» **DATASET RECORDS**:
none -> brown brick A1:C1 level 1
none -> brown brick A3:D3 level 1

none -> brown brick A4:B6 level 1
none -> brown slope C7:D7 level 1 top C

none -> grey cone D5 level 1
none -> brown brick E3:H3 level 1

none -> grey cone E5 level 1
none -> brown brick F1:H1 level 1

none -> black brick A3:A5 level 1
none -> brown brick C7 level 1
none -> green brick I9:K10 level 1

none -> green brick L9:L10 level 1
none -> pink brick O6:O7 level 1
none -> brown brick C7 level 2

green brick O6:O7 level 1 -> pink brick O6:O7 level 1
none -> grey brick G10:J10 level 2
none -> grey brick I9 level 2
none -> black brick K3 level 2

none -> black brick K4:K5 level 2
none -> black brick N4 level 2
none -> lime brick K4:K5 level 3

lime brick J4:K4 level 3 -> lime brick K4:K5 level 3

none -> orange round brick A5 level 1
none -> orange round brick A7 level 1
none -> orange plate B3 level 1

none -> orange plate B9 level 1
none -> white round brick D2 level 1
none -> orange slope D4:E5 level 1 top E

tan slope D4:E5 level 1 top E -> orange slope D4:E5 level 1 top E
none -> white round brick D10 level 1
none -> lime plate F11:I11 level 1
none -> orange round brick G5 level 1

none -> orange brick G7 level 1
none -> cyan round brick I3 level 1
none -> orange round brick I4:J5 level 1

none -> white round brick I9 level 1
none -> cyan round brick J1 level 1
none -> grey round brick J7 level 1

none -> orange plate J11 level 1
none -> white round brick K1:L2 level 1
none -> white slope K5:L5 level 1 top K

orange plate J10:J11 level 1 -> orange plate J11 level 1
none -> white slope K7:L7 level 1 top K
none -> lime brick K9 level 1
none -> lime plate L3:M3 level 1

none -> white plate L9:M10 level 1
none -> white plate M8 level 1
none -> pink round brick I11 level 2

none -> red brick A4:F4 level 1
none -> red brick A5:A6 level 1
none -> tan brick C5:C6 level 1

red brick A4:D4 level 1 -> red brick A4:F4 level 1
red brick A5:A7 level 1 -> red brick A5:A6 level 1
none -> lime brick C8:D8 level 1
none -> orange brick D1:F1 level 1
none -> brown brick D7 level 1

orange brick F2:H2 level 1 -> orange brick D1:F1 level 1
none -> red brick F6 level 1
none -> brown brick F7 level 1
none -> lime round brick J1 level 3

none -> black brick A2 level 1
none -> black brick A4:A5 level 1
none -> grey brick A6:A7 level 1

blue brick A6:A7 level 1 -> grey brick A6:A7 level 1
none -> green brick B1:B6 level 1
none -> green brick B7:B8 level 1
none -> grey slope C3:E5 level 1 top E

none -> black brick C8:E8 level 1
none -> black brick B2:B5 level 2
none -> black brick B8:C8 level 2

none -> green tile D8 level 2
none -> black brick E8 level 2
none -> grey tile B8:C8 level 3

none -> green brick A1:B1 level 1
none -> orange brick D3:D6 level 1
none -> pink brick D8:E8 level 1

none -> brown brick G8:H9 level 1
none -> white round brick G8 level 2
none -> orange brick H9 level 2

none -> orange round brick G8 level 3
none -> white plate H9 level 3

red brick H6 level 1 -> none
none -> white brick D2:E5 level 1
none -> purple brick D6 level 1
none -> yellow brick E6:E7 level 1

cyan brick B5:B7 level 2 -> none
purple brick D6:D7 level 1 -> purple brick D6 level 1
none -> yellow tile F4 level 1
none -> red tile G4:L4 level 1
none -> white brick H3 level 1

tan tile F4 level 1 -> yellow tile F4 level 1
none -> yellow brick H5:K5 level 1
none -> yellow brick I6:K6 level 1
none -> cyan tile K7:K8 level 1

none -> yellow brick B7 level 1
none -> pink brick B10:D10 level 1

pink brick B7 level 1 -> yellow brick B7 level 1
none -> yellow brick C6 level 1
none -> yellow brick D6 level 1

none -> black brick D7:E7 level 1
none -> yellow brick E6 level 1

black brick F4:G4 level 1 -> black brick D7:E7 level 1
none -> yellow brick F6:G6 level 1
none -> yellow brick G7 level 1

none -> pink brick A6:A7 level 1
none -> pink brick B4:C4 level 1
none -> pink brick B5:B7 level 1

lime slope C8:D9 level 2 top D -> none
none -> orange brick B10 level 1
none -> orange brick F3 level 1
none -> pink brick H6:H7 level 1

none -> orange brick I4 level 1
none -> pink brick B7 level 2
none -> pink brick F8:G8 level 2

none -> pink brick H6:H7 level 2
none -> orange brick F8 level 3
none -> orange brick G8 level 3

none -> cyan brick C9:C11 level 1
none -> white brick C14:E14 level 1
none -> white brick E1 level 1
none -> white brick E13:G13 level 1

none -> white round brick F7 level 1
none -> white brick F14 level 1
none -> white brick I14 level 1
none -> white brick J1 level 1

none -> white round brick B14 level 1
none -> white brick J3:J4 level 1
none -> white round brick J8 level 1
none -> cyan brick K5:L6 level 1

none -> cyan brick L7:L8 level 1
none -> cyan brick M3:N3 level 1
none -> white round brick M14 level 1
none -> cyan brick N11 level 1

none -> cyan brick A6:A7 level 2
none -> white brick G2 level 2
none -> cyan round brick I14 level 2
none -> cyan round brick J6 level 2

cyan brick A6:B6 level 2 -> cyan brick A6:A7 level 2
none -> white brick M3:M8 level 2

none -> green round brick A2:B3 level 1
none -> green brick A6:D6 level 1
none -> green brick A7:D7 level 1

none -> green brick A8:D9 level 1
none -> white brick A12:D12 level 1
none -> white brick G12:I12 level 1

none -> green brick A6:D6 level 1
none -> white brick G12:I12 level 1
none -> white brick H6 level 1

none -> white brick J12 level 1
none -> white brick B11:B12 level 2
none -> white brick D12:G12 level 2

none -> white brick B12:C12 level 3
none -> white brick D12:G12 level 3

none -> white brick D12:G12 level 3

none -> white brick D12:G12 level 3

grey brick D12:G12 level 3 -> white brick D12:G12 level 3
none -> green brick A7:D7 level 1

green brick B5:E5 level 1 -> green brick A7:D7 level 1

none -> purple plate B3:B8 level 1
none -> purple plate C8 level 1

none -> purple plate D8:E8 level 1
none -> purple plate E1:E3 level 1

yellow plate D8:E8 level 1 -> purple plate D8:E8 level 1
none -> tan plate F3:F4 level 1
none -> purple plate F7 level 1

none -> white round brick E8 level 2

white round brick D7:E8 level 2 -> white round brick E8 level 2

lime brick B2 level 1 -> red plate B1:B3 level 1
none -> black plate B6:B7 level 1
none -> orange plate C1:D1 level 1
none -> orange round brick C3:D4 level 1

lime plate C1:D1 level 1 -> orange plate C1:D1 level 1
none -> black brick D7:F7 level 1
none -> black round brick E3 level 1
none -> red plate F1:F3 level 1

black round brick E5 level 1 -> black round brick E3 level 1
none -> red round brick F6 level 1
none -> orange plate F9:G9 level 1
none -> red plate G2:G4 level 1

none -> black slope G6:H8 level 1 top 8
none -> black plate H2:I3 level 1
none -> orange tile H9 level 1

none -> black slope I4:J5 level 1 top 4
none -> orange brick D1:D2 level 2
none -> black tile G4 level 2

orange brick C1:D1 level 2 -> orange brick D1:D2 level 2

» **ACTION ITEM**:
If a line of the records holds the word "cone", count it; report only the total.

» **EXERCISE OUTPUT**:
2